[Opening Source data section]
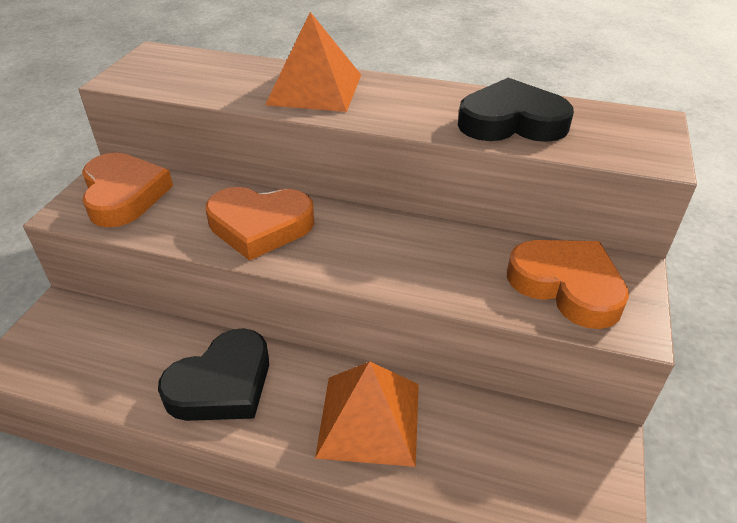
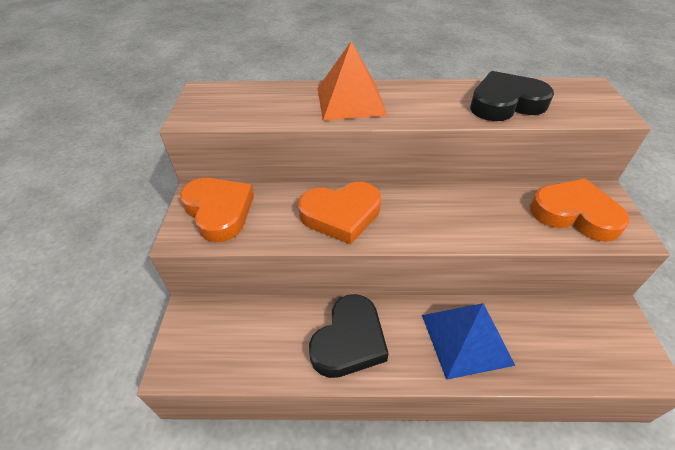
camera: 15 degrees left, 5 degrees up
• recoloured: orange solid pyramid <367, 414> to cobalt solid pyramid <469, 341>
[Closing Source data section]
[Opening Source data section]
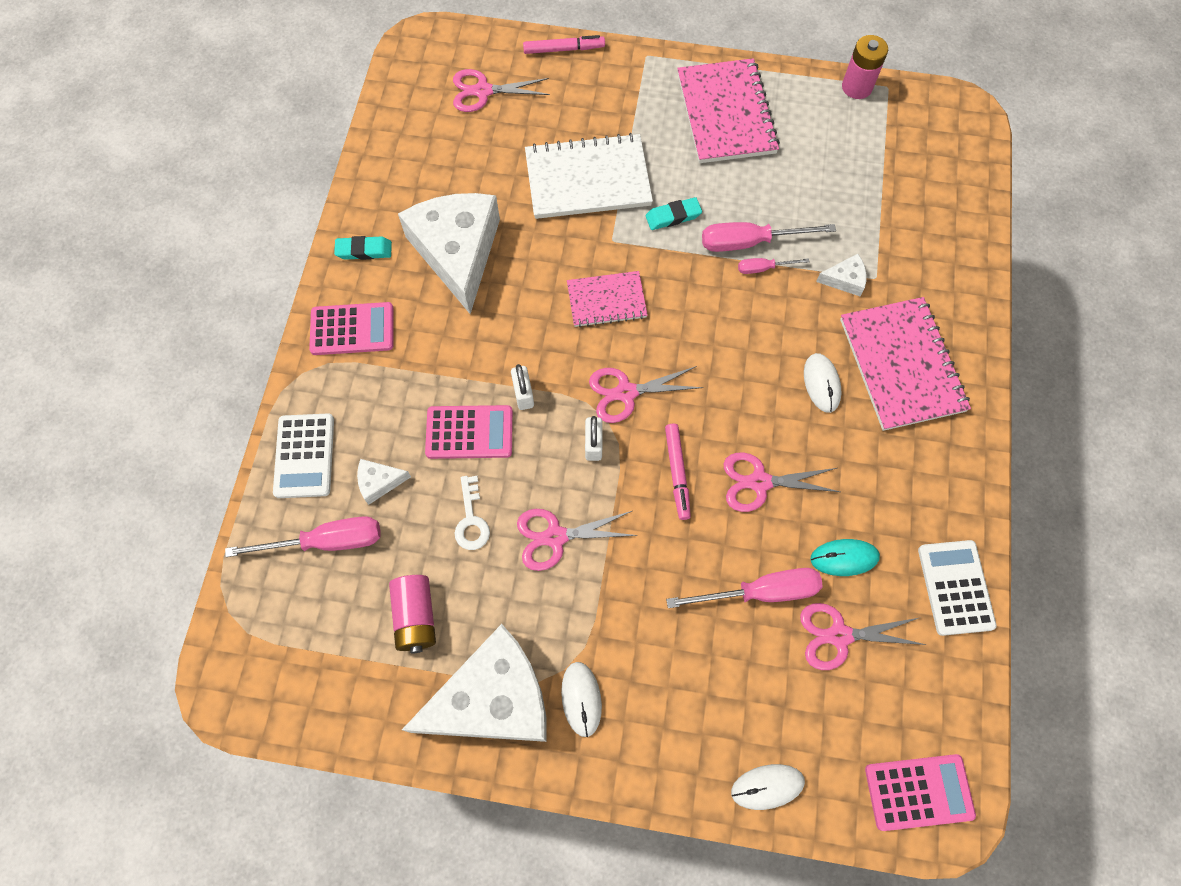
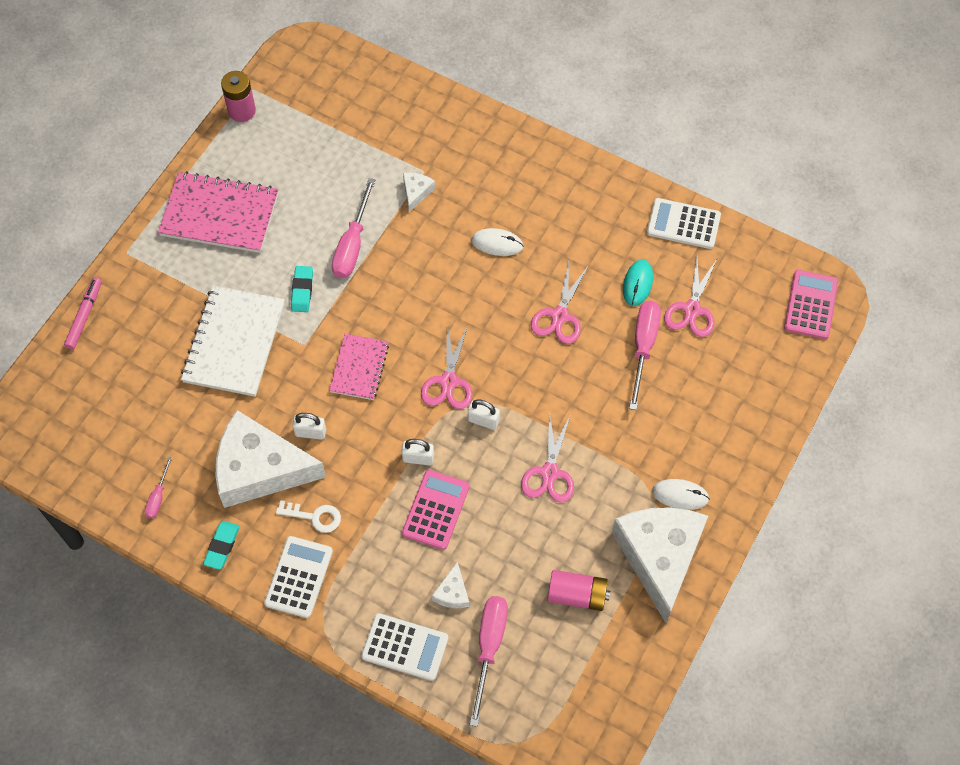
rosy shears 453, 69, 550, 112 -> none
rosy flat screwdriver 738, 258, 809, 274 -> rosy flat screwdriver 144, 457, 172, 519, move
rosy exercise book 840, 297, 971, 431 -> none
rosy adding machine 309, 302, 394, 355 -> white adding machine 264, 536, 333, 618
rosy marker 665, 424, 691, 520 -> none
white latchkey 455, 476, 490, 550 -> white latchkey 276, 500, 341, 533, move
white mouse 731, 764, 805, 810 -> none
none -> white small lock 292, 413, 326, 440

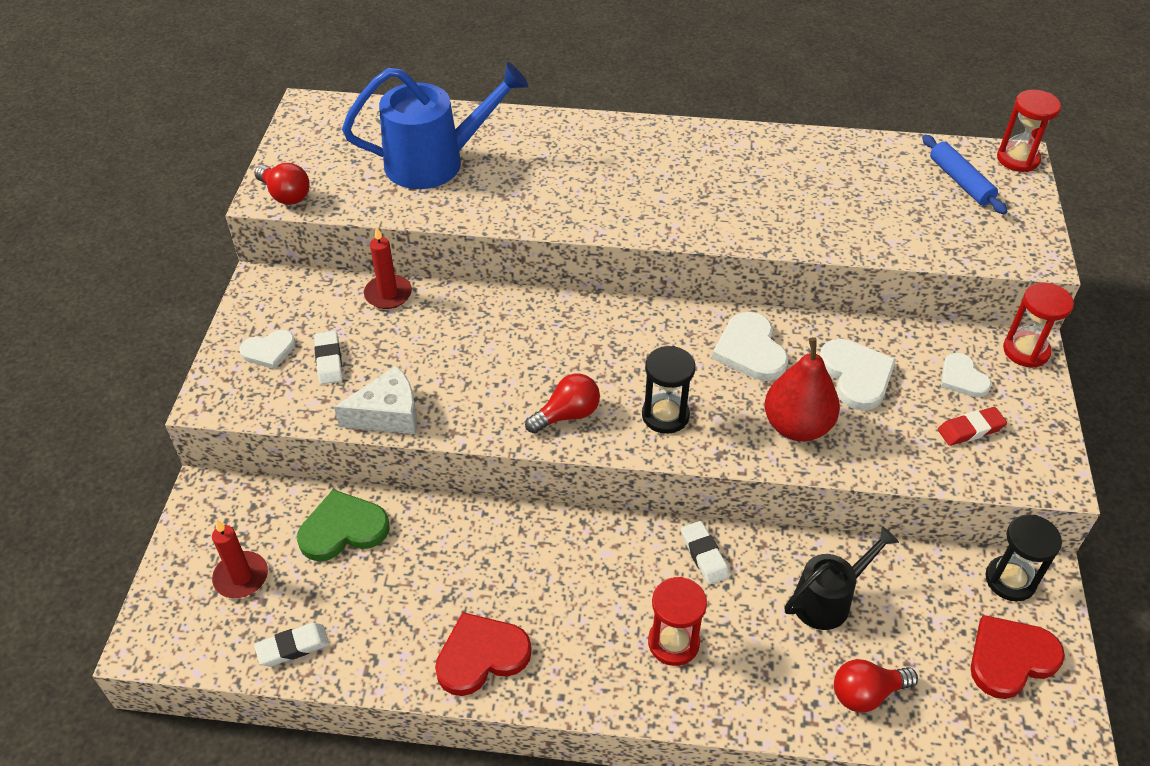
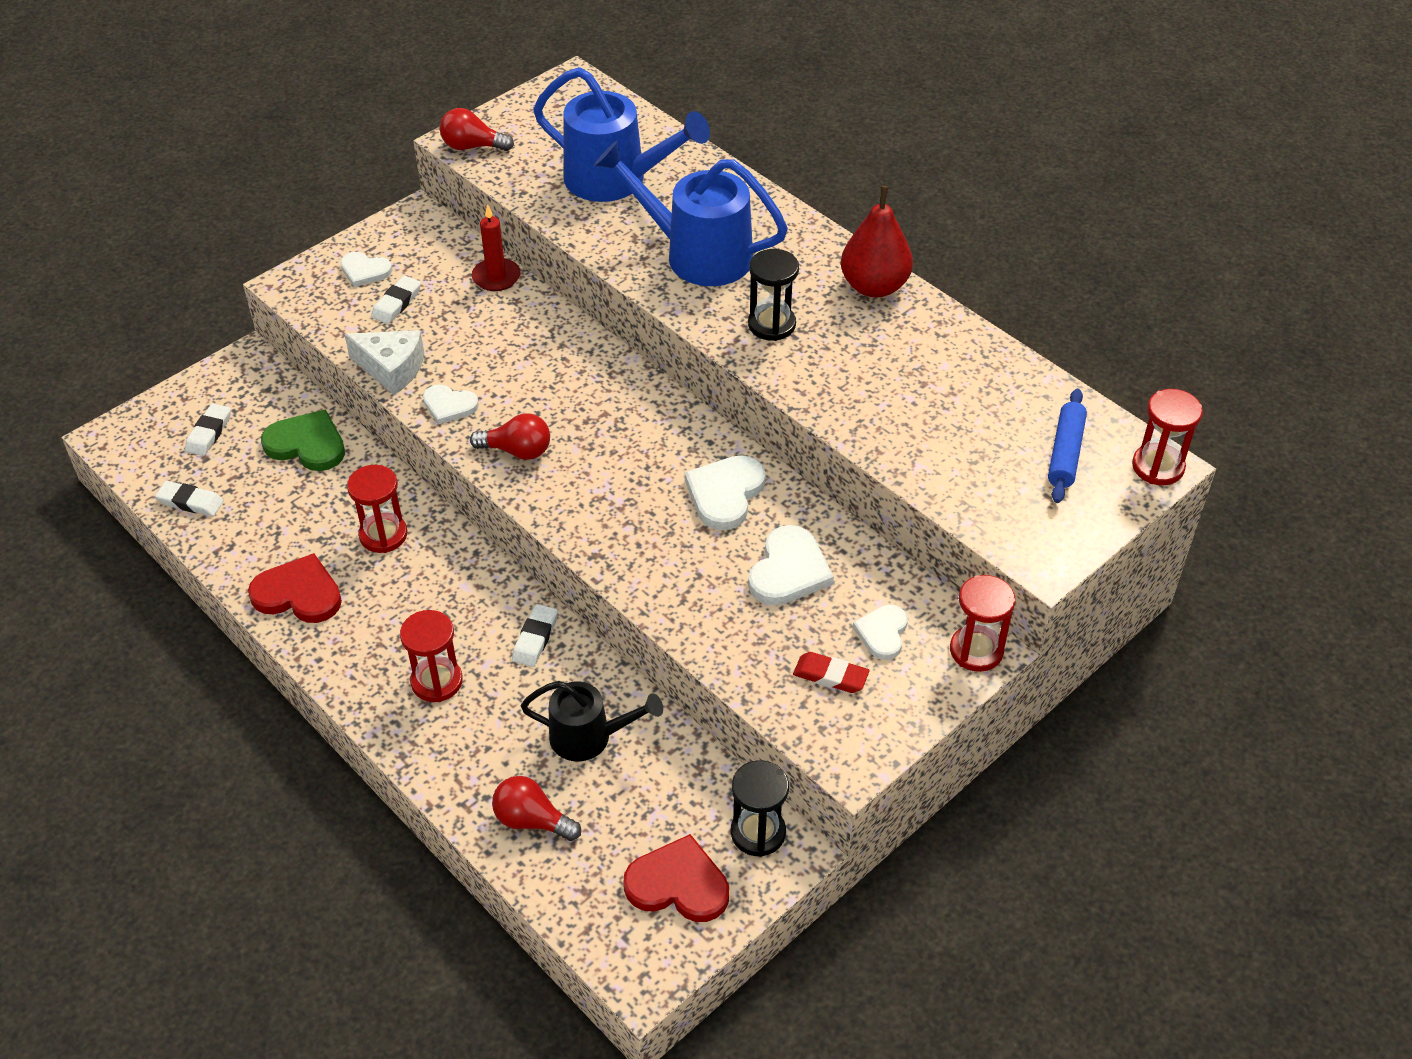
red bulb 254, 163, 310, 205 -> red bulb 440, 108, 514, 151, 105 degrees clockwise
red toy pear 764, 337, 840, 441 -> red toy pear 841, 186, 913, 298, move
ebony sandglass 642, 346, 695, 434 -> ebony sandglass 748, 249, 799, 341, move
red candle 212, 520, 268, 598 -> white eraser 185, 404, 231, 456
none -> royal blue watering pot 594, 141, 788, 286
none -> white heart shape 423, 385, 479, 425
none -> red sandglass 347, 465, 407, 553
[Closing Source data section]
▸ What this task involves
Within the data above, the lines from the one with "rosy flat screwdriver 738, 258, 809, 274" to the one with "white mouse 731, 764, 805, 810 -> none" must be repeated exactly; no other line belongs in the answer.

▸ Response area
rosy flat screwdriver 738, 258, 809, 274 -> rosy flat screwdriver 144, 457, 172, 519, move
rosy exercise book 840, 297, 971, 431 -> none
rosy adding machine 309, 302, 394, 355 -> white adding machine 264, 536, 333, 618
rosy marker 665, 424, 691, 520 -> none
white latchkey 455, 476, 490, 550 -> white latchkey 276, 500, 341, 533, move
white mouse 731, 764, 805, 810 -> none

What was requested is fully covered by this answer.